→ **Task brief**:
Copy the lines below word for word, leaving out the picture.

[Data drawn from a collection]
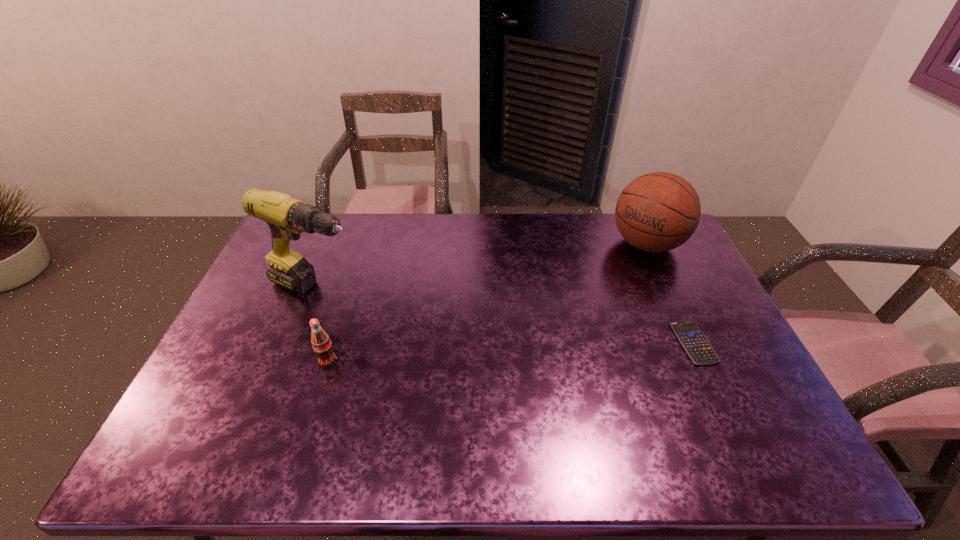
In the image, there is a desktop. Identify the location of blank space at the near edge. point(406,399).

This screenshot has width=960, height=540. In the image, there is a desktop. Identify the location of vacant space at the right edge. (674, 303).

This screenshot has width=960, height=540. In the image, there is a desktop. Identify the location of vacant space at the far left corner. (321, 242).

The width and height of the screenshot is (960, 540). I want to click on vacant space at the near left corner of the desktop, so click(221, 422).

At what (x,y) coordinates should I click in order to perform the action: click on vacant position at the near right corner of the desktop. Please return your answer as a coordinate pair (x, y). This screenshot has height=540, width=960. Looking at the image, I should click on click(x=767, y=419).

This screenshot has width=960, height=540. I want to click on vacant area between the shortest object and the tallest object, so pos(505,315).

Find the location of a particular element. This screenshot has height=540, width=960. blank region between the second tallest object and the third tallest object is located at coordinates (488, 303).

I want to click on empty space that is in between the calculator and the second farthest object, so click(505, 315).

This screenshot has height=540, width=960. I want to click on vacant space that is in between the farthest object and the tallest object, so click(482, 266).

Where is `free space between the farthest object and the shortest object`? free space between the farthest object and the shortest object is located at coordinates (670, 293).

→ **Exercise answer**:
In the image, there is a desktop. Identify the location of blank space at the near edge. point(406,399).

This screenshot has width=960, height=540. In the image, there is a desktop. Identify the location of vacant space at the right edge. (674, 303).

This screenshot has width=960, height=540. In the image, there is a desktop. Identify the location of vacant space at the far left corner. (321, 242).

The width and height of the screenshot is (960, 540). I want to click on vacant space at the near left corner of the desktop, so click(221, 422).

At what (x,y) coordinates should I click in order to perform the action: click on vacant position at the near right corner of the desktop. Please return your answer as a coordinate pair (x, y). This screenshot has height=540, width=960. Looking at the image, I should click on click(x=767, y=419).

This screenshot has width=960, height=540. I want to click on vacant area between the shortest object and the tallest object, so pos(505,315).

Find the location of a particular element. This screenshot has height=540, width=960. blank region between the second tallest object and the third tallest object is located at coordinates (488, 303).

I want to click on empty space that is in between the calculator and the second farthest object, so click(505, 315).

This screenshot has height=540, width=960. I want to click on vacant space that is in between the farthest object and the tallest object, so click(482, 266).

Where is `free space between the farthest object and the shortest object`? free space between the farthest object and the shortest object is located at coordinates (670, 293).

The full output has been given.